• **What you should do**
Find every line in the records below that contains the word "VMID", and copy each such line.

Start of Block

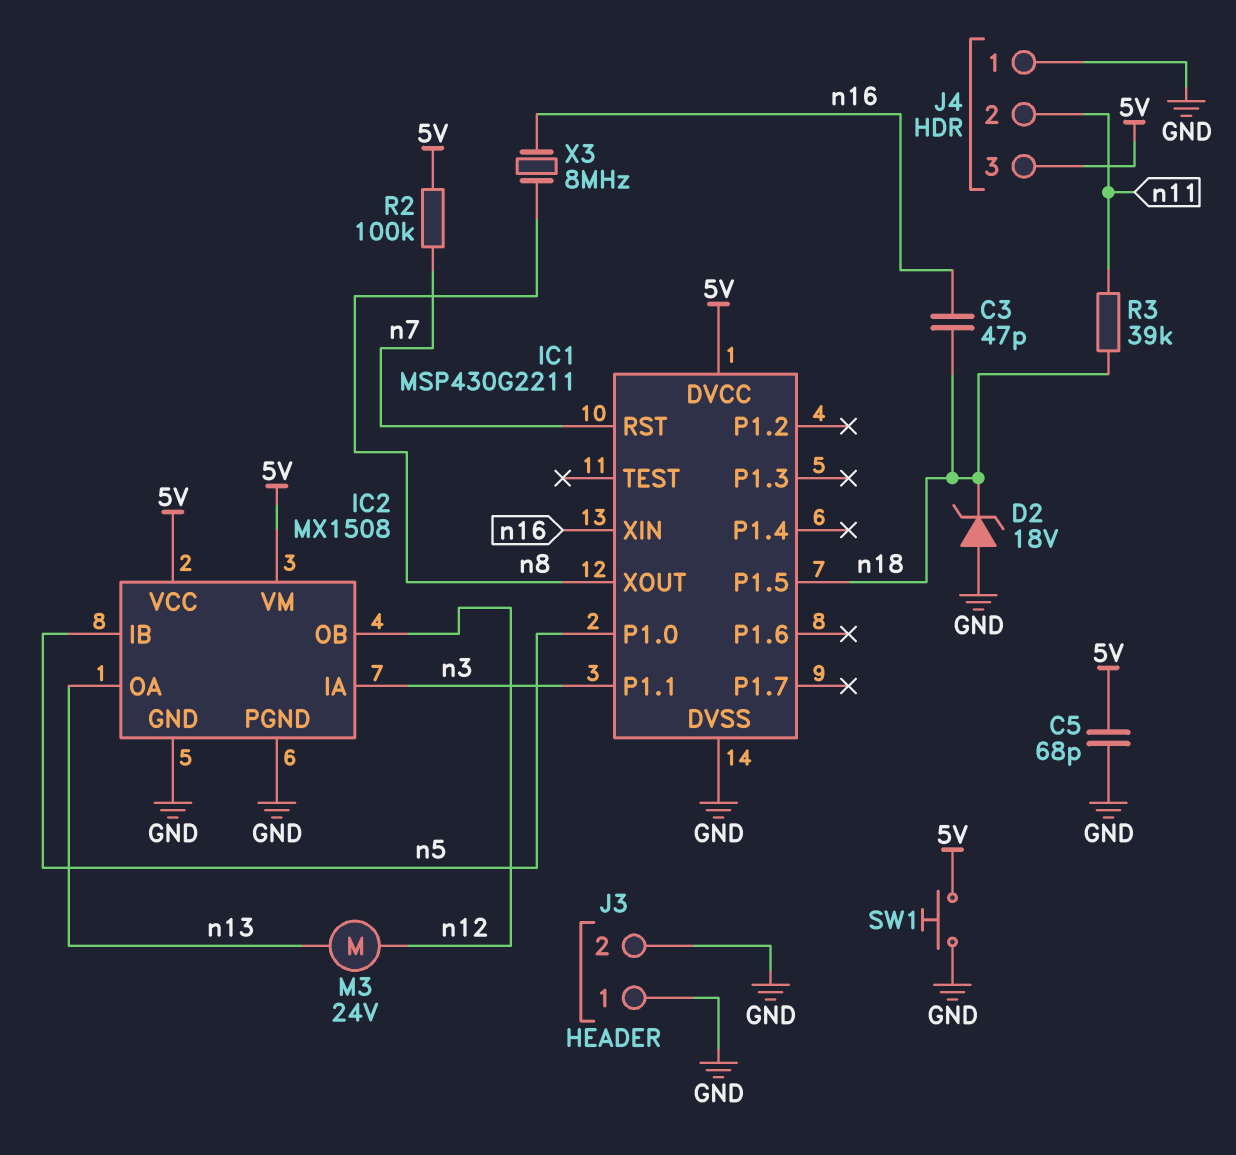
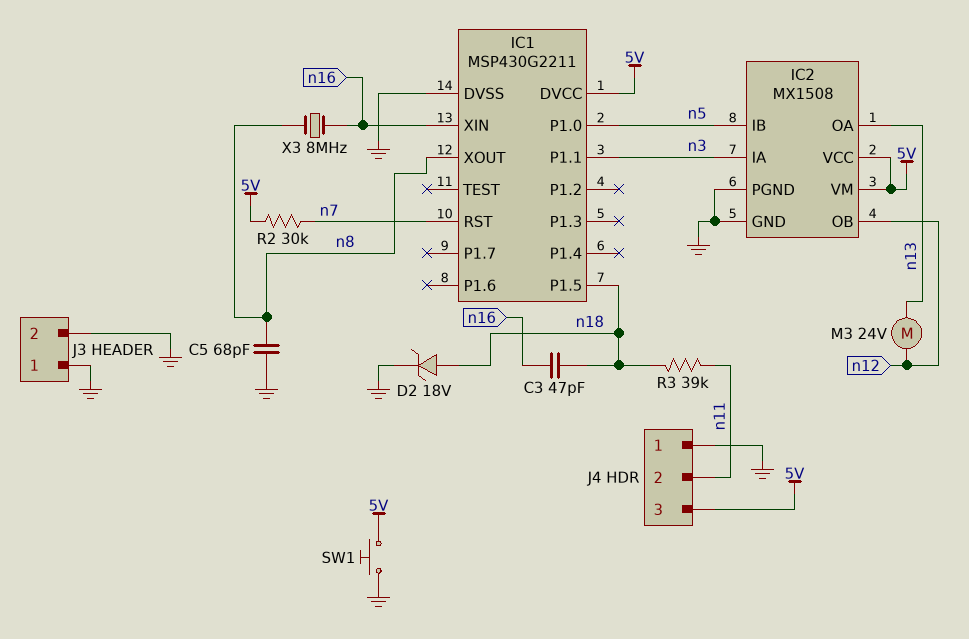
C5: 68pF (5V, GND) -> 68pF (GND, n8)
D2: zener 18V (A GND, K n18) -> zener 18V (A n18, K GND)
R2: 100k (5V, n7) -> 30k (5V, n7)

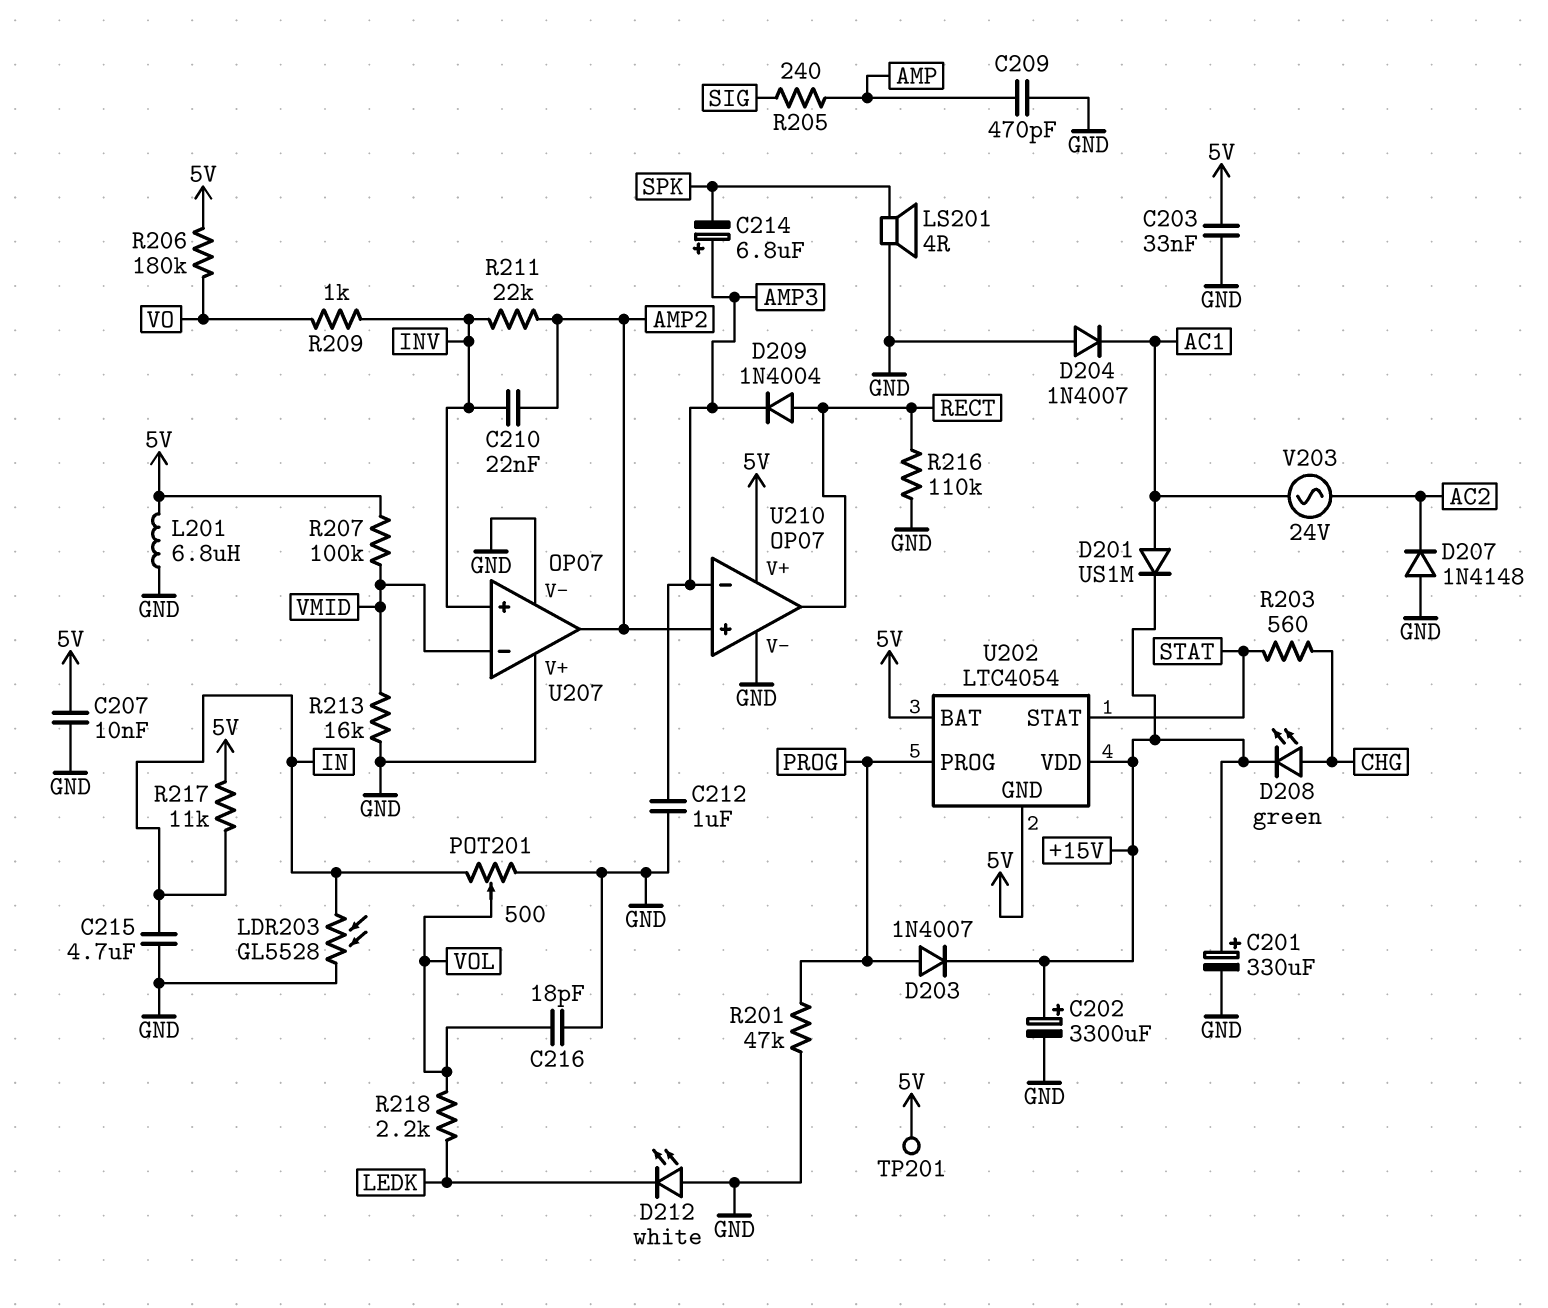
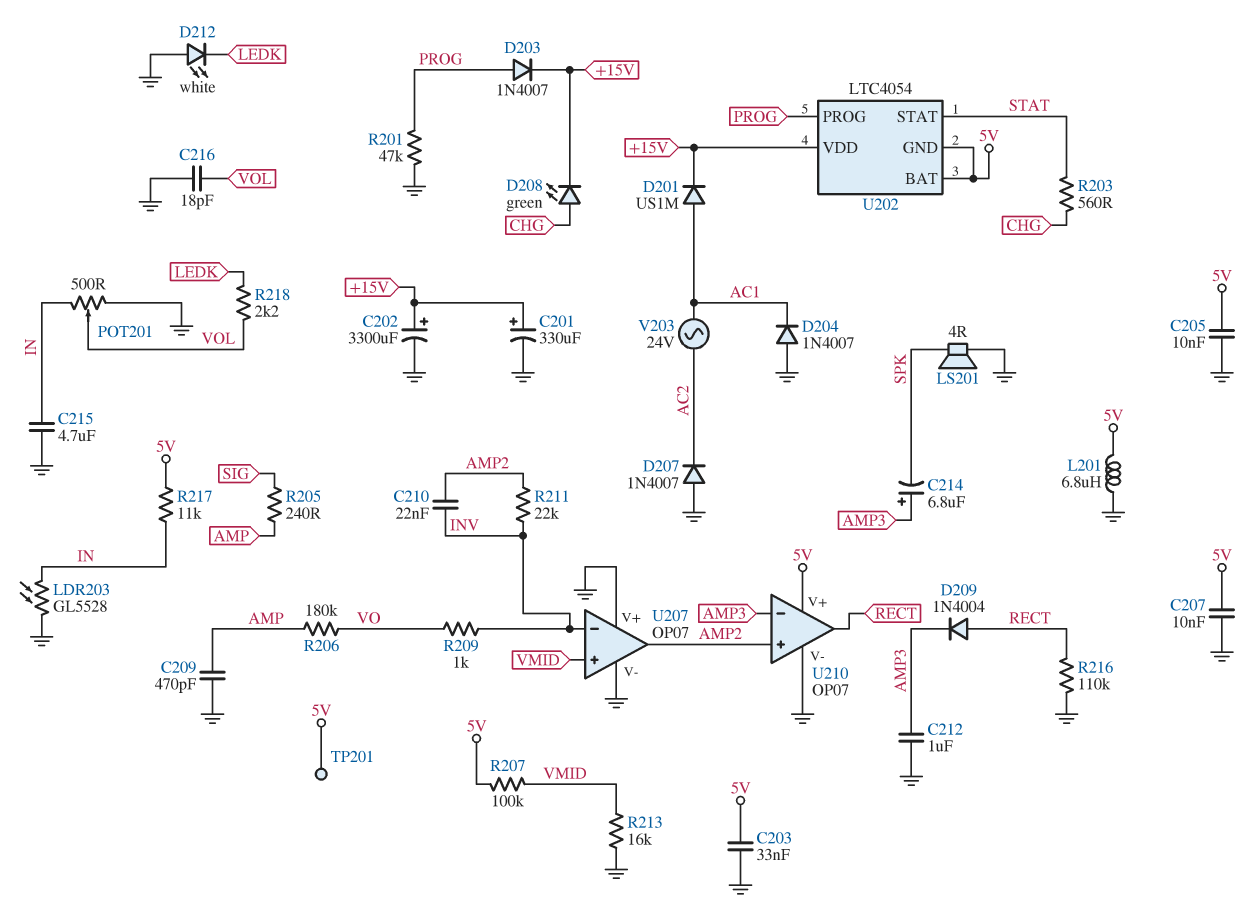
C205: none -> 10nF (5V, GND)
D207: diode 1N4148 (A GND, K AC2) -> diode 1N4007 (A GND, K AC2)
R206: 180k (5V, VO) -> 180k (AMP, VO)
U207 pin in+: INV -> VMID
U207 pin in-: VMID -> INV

End of Block

• **Exercise result**
U207 pin in+: INV -> VMID
U207 pin in-: VMID -> INV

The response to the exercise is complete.